* [Task to carry out]:
From the material that follows, count the lines with the word "minus" in them. Reply with the number only.
───── Data to process
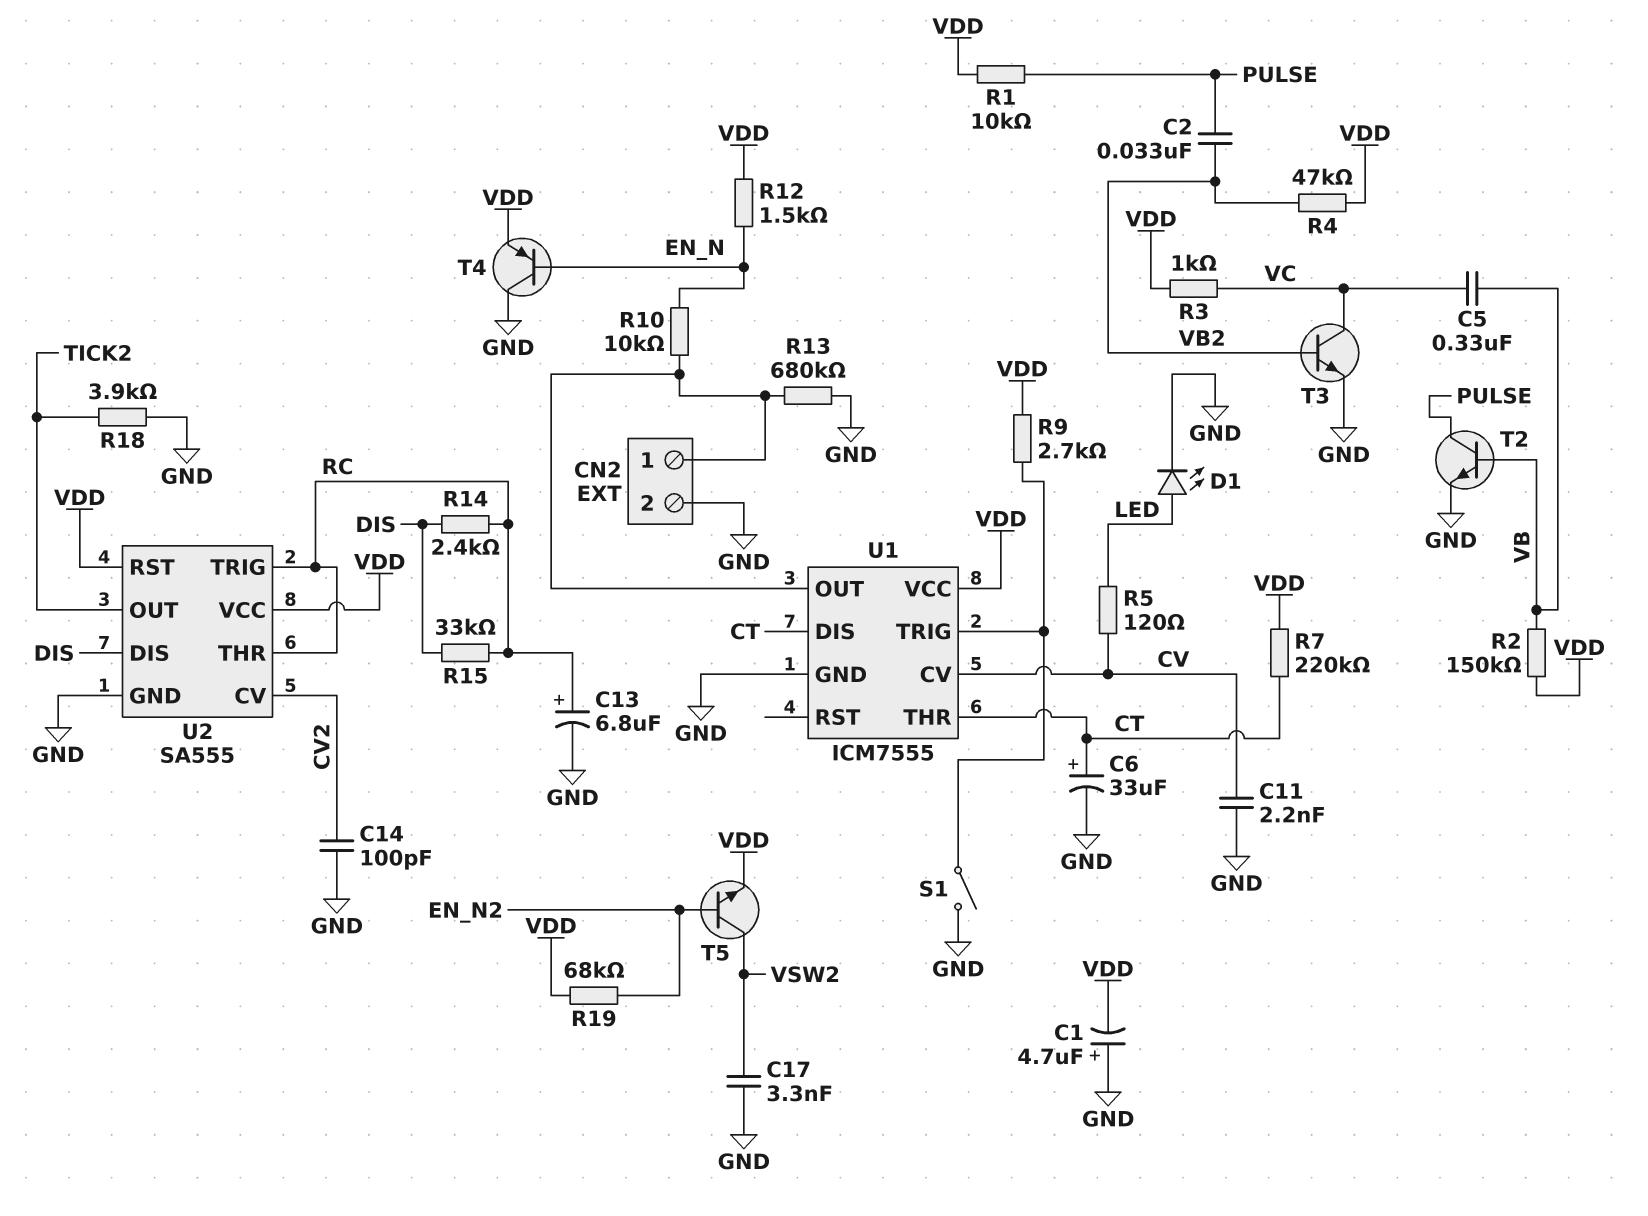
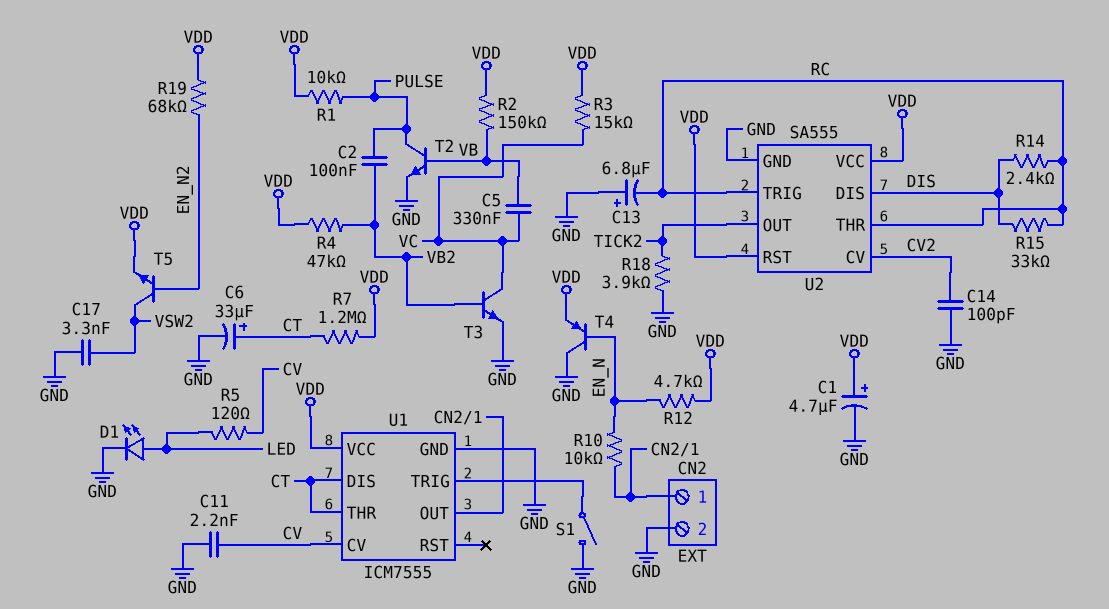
C1: 4.7uF (plus GND, minus VDD) -> 4.7uF (plus VDD, minus GND)
C2: 33nF (PULSE, VB2) -> 100nF (PULSE, VB2)
C13: 6.8uF (plus RC, minus GND) -> 6.8uF (plus GND, minus RC)
R3: 1k (VC, VDD) -> 15k (VC, VDD)
R7: 220k (CT, VDD) -> 1.2M (CT, VDD)
R9: 2.7k (U1/TRIG, VDD) -> none
R12: 1.5k (EN_N, VDD) -> 4.7k (EN_N, VDD)
R13: 680k (CN2/1, GND) -> none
──────────
* [Solution to this task]:
2